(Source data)
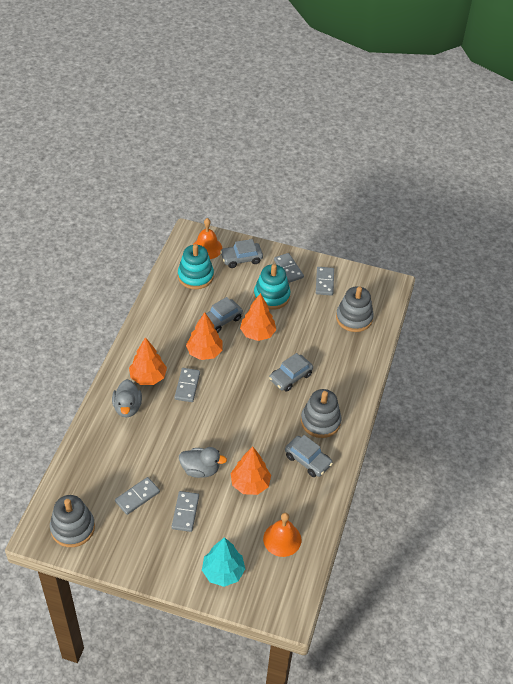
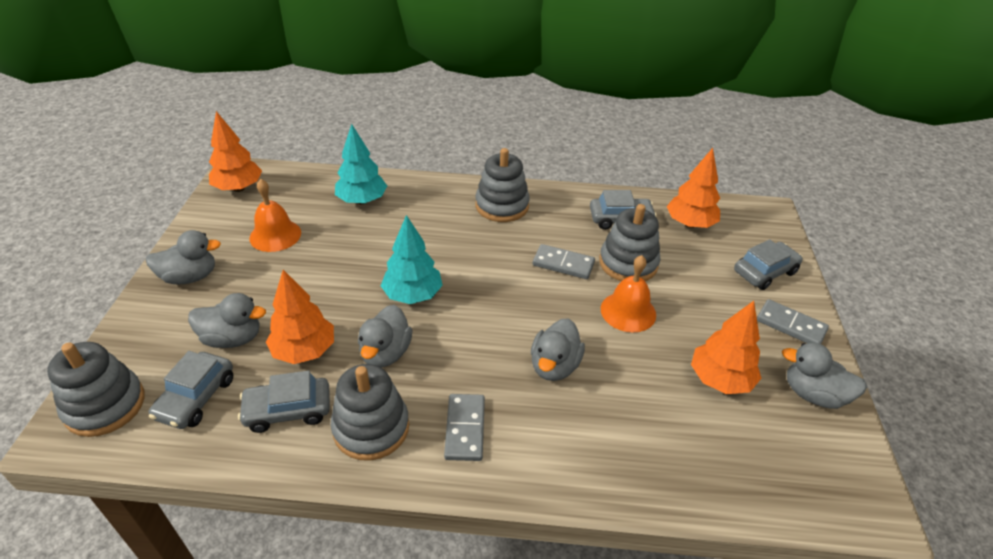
grey domino: 5 -> 3
grey duck: 2 -> 5
grey stacking toy: 3 -> 4
turquoise stacking toy: 2 -> 0
turquoise tree: 1 -> 2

* [WHAT YOU NEED TO DO]:
Leave out the pictures, and give all the records again exactly.

* [RESULT]:
grey domino: 5 -> 3
grey duck: 2 -> 5
grey stacking toy: 3 -> 4
turquoise stacking toy: 2 -> 0
turquoise tree: 1 -> 2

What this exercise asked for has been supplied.